--- PROBLEM TO SOLVE ---
The output should match, line for line, the records from the line containing "C204: 68nF (5V, COM) -> 68nF (COM, IC201/RST)" through the line containing "R205: 2.2k (W5, W6) -> 390 (W5, W6)", with every picture left out.

--- RECORD EXCERPTS ---

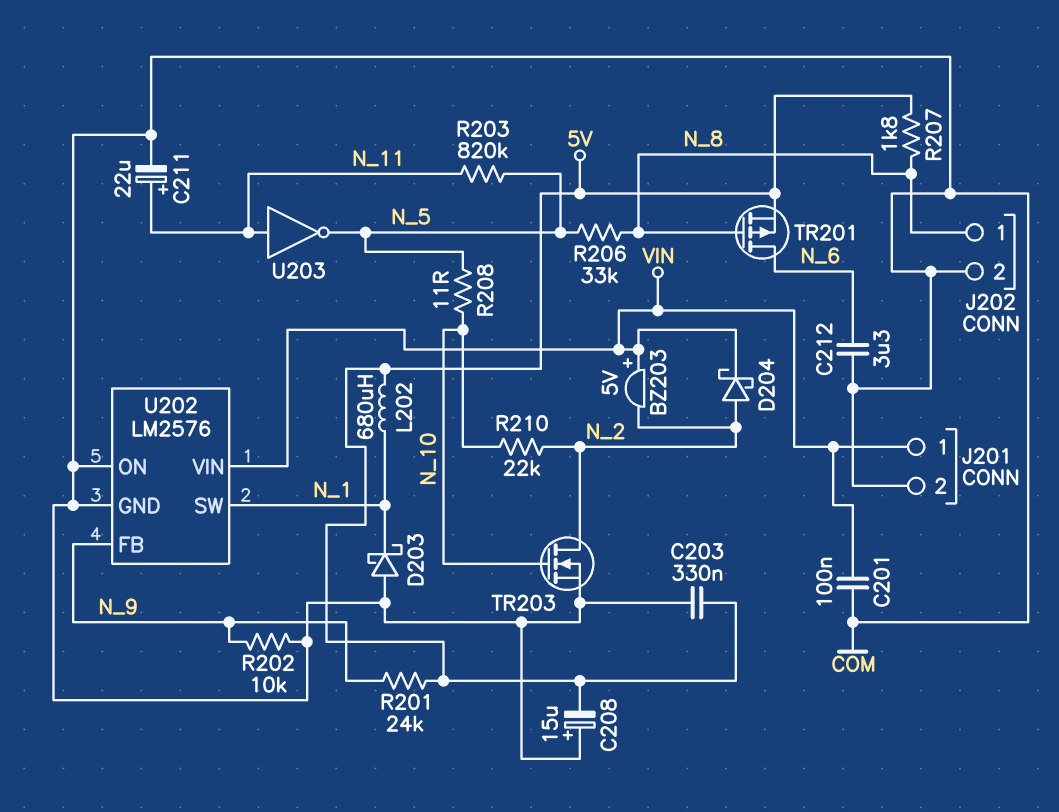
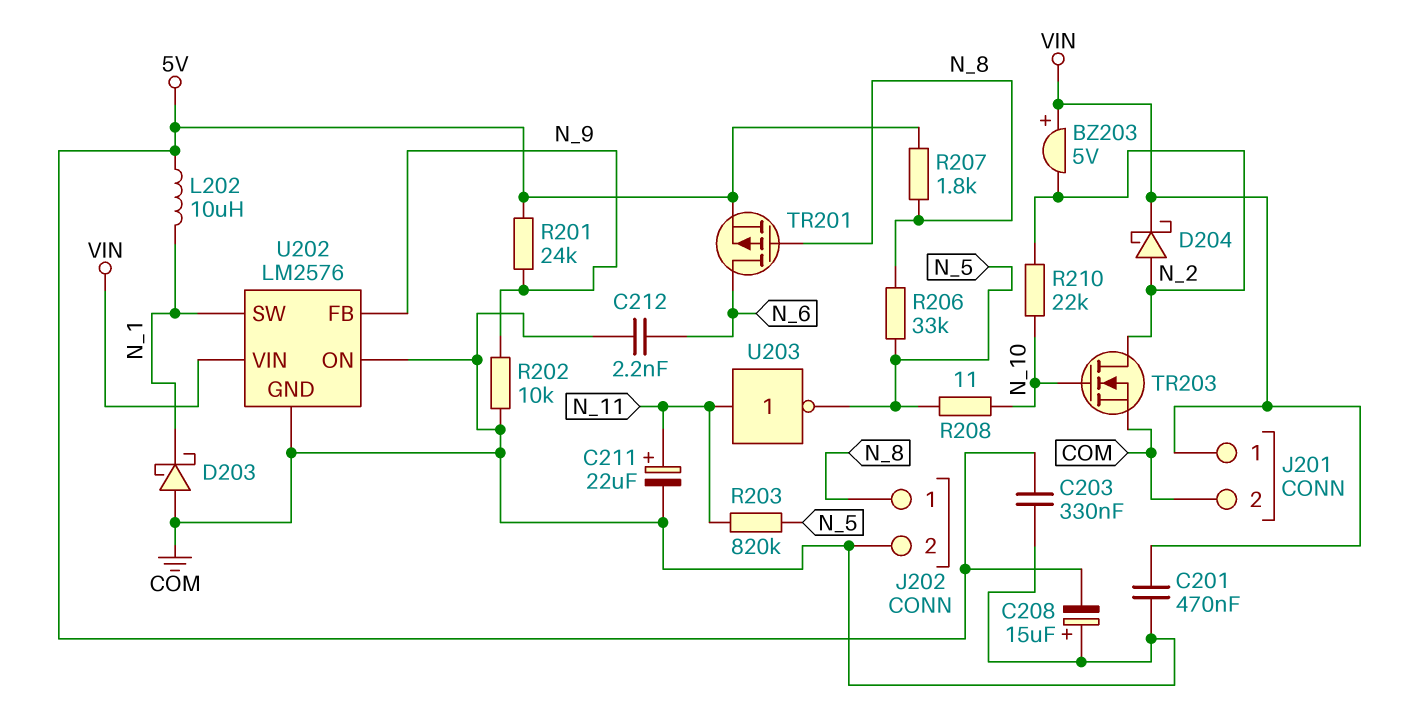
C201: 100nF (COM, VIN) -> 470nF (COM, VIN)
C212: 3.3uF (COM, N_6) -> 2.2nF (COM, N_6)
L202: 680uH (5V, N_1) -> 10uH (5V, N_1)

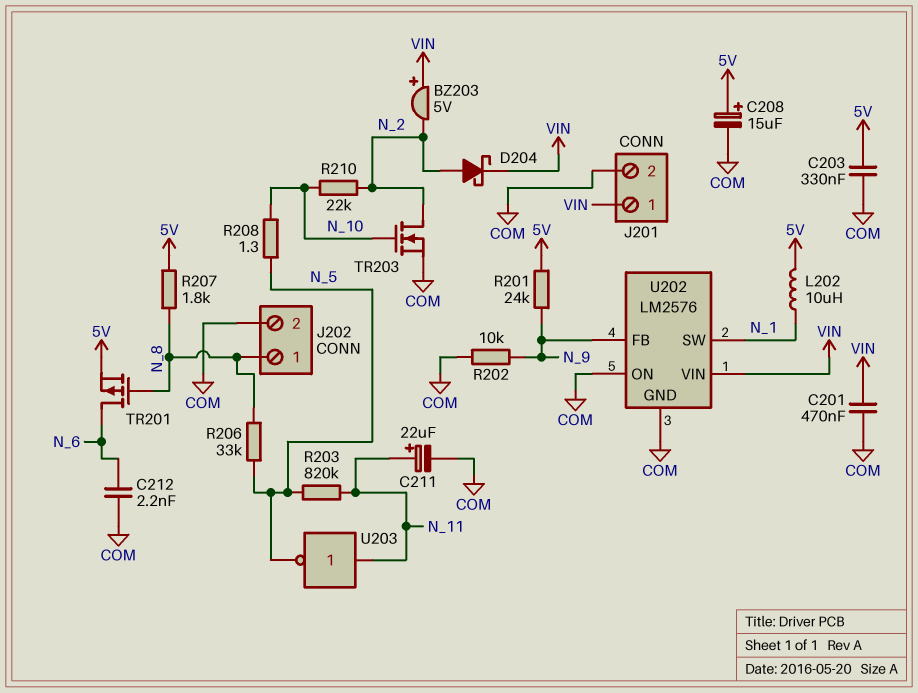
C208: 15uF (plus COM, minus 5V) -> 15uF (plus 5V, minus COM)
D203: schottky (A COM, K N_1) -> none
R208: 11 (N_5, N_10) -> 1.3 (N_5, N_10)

==

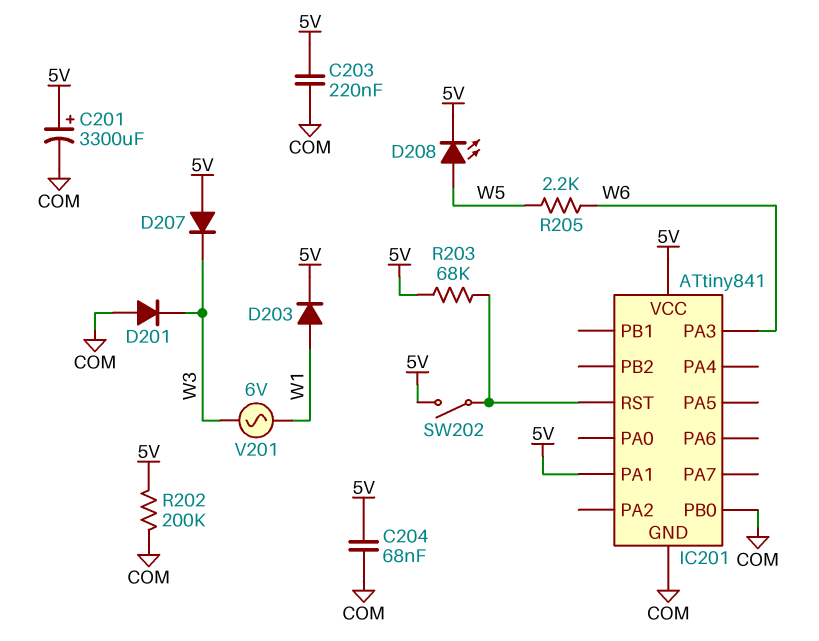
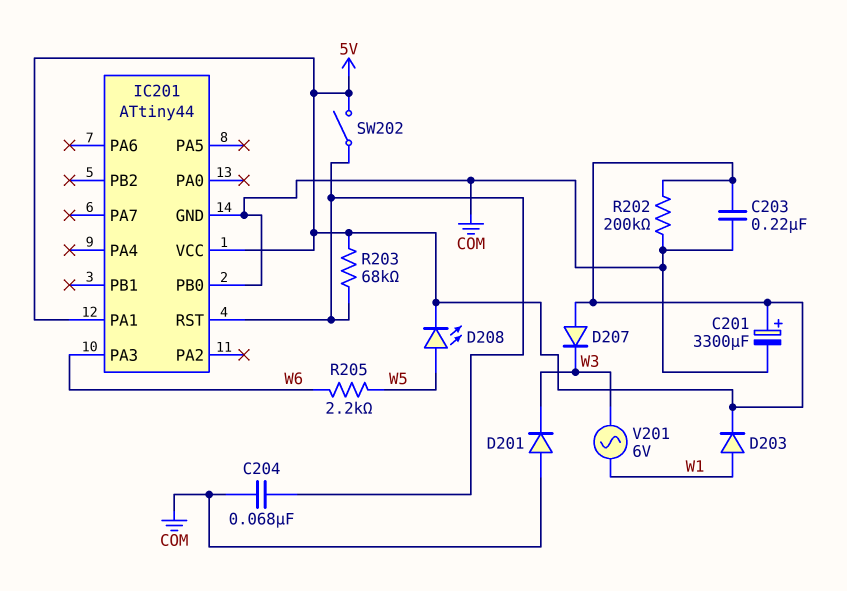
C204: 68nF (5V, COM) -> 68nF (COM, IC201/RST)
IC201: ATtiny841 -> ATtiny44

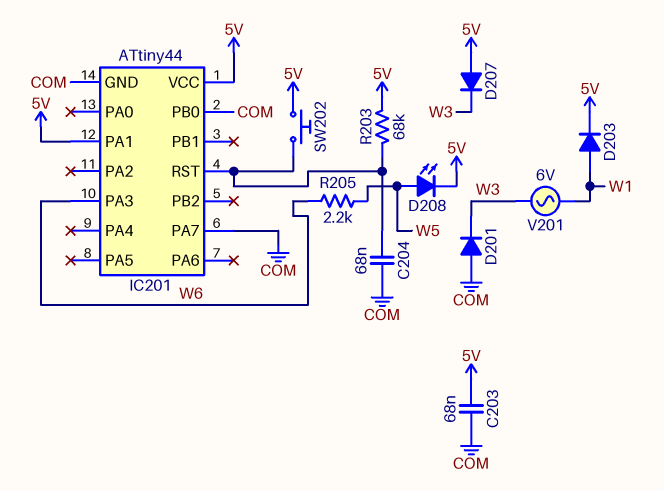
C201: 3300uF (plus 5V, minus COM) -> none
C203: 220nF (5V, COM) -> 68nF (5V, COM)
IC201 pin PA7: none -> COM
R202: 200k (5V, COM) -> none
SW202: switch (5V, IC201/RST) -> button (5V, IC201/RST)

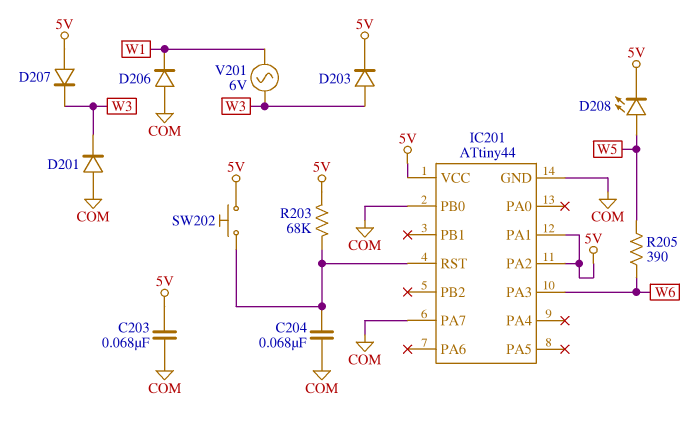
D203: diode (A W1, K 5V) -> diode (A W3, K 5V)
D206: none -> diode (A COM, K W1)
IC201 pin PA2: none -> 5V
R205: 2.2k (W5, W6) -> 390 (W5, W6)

--- TASK SOLUTION ---
C204: 68nF (5V, COM) -> 68nF (COM, IC201/RST)
IC201: ATtiny841 -> ATtiny44

C201: 3300uF (plus 5V, minus COM) -> none
C203: 220nF (5V, COM) -> 68nF (5V, COM)
IC201 pin PA7: none -> COM
R202: 200k (5V, COM) -> none
SW202: switch (5V, IC201/RST) -> button (5V, IC201/RST)

D203: diode (A W1, K 5V) -> diode (A W3, K 5V)
D206: none -> diode (A COM, K W1)
IC201 pin PA2: none -> 5V
R205: 2.2k (W5, W6) -> 390 (W5, W6)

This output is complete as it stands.